§ Exercise
Transcribe, without alteration, the line that includes "TOF: VL53L0X -> VL53L1X" and each line after it until the records end, omitting all that precede it.
::: Exercise material
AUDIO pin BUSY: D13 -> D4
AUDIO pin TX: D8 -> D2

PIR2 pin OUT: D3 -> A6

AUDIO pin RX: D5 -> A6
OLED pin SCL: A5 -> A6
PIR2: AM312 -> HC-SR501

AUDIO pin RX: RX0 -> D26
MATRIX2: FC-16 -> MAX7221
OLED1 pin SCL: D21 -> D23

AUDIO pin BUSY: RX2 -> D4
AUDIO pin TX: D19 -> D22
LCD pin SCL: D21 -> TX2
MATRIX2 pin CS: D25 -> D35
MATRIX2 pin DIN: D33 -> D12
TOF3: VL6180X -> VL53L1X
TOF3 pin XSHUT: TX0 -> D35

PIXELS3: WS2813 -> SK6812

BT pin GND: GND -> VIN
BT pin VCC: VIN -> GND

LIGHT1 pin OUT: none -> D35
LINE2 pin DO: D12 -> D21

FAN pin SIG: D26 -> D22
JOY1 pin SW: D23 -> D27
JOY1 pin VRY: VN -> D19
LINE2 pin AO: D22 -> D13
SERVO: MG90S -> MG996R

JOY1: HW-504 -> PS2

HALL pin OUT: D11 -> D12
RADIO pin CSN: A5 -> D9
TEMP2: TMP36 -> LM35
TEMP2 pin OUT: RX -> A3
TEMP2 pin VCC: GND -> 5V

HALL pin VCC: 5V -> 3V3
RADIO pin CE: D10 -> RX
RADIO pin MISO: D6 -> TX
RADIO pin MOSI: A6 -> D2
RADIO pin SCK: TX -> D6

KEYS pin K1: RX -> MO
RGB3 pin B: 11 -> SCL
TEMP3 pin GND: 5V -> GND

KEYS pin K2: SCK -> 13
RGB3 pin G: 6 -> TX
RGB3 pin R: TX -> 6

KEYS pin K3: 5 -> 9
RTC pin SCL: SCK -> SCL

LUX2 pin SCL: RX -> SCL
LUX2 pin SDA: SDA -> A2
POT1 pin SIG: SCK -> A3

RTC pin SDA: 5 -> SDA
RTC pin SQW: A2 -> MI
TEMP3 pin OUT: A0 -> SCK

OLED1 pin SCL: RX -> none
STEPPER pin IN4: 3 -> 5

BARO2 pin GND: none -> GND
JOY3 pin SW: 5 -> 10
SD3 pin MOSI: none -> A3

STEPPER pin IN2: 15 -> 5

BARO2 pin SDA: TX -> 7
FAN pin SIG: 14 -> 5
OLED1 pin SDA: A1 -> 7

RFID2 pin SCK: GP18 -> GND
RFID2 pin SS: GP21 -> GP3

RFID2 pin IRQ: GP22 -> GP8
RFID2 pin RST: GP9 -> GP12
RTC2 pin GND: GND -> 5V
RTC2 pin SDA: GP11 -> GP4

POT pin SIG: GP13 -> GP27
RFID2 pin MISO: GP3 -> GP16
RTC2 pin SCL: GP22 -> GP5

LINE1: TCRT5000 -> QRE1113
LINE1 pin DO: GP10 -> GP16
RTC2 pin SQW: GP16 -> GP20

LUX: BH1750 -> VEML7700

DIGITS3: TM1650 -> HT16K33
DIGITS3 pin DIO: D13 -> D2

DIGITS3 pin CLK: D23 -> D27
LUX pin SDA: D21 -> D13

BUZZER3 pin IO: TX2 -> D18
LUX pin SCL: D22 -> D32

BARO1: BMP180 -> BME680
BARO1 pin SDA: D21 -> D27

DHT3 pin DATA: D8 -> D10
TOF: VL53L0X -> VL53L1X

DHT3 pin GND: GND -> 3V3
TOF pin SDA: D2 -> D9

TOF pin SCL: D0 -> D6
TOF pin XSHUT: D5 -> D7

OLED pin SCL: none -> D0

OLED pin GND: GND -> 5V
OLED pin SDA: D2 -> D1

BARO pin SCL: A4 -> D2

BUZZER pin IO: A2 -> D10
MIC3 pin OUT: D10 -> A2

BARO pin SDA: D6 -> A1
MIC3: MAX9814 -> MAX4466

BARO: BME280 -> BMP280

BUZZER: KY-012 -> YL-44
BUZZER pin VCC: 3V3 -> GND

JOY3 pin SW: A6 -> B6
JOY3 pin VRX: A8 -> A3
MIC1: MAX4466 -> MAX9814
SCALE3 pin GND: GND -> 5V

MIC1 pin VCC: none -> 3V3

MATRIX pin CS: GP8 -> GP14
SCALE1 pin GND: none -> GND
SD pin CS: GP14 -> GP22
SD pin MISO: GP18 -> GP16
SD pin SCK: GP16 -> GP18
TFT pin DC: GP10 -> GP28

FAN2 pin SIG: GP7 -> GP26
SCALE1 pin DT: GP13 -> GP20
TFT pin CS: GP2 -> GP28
::::::
§ Exercise answer
TOF: VL53L0X -> VL53L1X

DHT3 pin GND: GND -> 3V3
TOF pin SDA: D2 -> D9

TOF pin SCL: D0 -> D6
TOF pin XSHUT: D5 -> D7

OLED pin SCL: none -> D0

OLED pin GND: GND -> 5V
OLED pin SDA: D2 -> D1

BARO pin SCL: A4 -> D2

BUZZER pin IO: A2 -> D10
MIC3 pin OUT: D10 -> A2

BARO pin SDA: D6 -> A1
MIC3: MAX9814 -> MAX4466

BARO: BME280 -> BMP280

BUZZER: KY-012 -> YL-44
BUZZER pin VCC: 3V3 -> GND

JOY3 pin SW: A6 -> B6
JOY3 pin VRX: A8 -> A3
MIC1: MAX4466 -> MAX9814
SCALE3 pin GND: GND -> 5V

MIC1 pin VCC: none -> 3V3

MATRIX pin CS: GP8 -> GP14
SCALE1 pin GND: none -> GND
SD pin CS: GP14 -> GP22
SD pin MISO: GP18 -> GP16
SD pin SCK: GP16 -> GP18
TFT pin DC: GP10 -> GP28

FAN2 pin SIG: GP7 -> GP26
SCALE1 pin DT: GP13 -> GP20
TFT pin CS: GP2 -> GP28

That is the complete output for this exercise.